**Required work:** Search the data for "black". Return each matching line.

**Supplied records:**
=-=-=

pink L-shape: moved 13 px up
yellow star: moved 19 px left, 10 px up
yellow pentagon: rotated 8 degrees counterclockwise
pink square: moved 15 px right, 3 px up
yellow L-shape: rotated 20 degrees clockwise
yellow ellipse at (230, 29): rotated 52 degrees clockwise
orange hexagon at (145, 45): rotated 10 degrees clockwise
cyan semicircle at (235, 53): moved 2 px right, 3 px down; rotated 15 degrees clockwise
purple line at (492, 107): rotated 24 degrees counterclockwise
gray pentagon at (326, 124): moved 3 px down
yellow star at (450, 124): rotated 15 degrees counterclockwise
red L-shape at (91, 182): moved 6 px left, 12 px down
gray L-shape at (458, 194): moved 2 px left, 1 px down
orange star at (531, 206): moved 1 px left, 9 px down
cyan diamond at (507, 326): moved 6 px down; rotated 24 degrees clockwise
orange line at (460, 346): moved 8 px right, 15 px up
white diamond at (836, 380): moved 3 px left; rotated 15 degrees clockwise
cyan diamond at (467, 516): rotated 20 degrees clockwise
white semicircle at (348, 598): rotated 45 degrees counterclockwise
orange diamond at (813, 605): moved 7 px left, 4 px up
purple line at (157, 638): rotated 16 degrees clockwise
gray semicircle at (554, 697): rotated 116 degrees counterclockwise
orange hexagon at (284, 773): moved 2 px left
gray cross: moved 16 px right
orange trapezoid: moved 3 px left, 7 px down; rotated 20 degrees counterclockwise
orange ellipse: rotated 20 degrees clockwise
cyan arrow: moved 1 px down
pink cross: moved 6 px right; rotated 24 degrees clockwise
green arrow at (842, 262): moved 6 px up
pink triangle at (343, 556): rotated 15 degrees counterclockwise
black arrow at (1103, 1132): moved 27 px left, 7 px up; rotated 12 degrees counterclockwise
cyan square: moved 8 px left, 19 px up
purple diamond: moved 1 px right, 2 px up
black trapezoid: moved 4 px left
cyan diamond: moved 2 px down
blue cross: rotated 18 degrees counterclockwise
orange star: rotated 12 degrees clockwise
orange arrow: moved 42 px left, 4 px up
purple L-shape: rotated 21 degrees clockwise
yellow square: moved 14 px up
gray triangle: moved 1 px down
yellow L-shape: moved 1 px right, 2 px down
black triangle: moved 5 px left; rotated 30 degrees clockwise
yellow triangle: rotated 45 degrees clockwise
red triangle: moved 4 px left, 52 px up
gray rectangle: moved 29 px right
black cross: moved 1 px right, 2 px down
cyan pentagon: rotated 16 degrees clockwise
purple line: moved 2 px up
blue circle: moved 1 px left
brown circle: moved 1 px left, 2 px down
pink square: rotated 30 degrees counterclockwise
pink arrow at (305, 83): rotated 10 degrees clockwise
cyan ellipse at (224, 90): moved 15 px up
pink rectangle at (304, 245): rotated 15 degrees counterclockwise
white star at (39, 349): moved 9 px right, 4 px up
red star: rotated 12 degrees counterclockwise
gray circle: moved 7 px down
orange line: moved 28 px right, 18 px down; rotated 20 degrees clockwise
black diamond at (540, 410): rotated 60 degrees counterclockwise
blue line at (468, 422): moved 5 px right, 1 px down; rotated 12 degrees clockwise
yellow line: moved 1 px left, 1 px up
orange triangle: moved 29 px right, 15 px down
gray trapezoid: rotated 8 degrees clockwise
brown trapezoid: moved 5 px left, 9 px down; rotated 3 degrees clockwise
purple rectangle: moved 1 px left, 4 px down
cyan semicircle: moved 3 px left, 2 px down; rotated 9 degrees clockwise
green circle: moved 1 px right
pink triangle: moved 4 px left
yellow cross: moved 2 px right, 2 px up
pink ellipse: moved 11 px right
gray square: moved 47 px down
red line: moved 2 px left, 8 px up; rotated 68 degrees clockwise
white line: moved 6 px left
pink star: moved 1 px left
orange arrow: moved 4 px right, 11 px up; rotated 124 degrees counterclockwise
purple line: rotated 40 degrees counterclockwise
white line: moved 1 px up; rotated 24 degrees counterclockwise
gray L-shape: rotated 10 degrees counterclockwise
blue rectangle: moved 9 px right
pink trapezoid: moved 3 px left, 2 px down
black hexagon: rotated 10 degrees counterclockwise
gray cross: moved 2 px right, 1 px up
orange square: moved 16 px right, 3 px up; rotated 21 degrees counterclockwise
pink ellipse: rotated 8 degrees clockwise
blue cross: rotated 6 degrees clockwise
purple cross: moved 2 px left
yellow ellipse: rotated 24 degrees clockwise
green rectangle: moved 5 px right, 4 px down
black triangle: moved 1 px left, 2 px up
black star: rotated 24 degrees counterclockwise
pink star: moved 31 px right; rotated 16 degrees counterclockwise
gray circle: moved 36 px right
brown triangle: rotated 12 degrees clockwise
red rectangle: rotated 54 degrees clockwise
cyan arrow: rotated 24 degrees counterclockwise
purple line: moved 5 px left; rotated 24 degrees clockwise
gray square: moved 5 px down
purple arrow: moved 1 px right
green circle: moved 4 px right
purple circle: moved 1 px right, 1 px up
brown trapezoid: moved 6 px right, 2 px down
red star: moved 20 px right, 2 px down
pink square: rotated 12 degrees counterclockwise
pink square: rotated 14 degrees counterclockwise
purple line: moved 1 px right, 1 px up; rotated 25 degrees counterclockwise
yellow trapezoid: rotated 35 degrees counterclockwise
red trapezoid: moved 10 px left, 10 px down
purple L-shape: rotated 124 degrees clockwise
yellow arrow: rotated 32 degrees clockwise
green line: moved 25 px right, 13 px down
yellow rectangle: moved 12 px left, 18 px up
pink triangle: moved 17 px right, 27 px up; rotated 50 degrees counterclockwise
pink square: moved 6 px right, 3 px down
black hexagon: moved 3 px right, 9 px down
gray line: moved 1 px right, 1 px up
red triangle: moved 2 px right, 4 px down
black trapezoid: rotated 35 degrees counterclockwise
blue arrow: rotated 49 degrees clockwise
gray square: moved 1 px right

=-=-=

**Output below:**
black arrow at (1103, 1132): moved 27 px left, 7 px up; rotated 12 degrees counterclockwise
black trapezoid: moved 4 px left
black triangle: moved 5 px left; rotated 30 degrees clockwise
black cross: moved 1 px right, 2 px down
black diamond at (540, 410): rotated 60 degrees counterclockwise
black hexagon: rotated 10 degrees counterclockwise
black triangle: moved 1 px left, 2 px up
black star: rotated 24 degrees counterclockwise
black hexagon: moved 3 px right, 9 px down
black trapezoid: rotated 35 degrees counterclockwise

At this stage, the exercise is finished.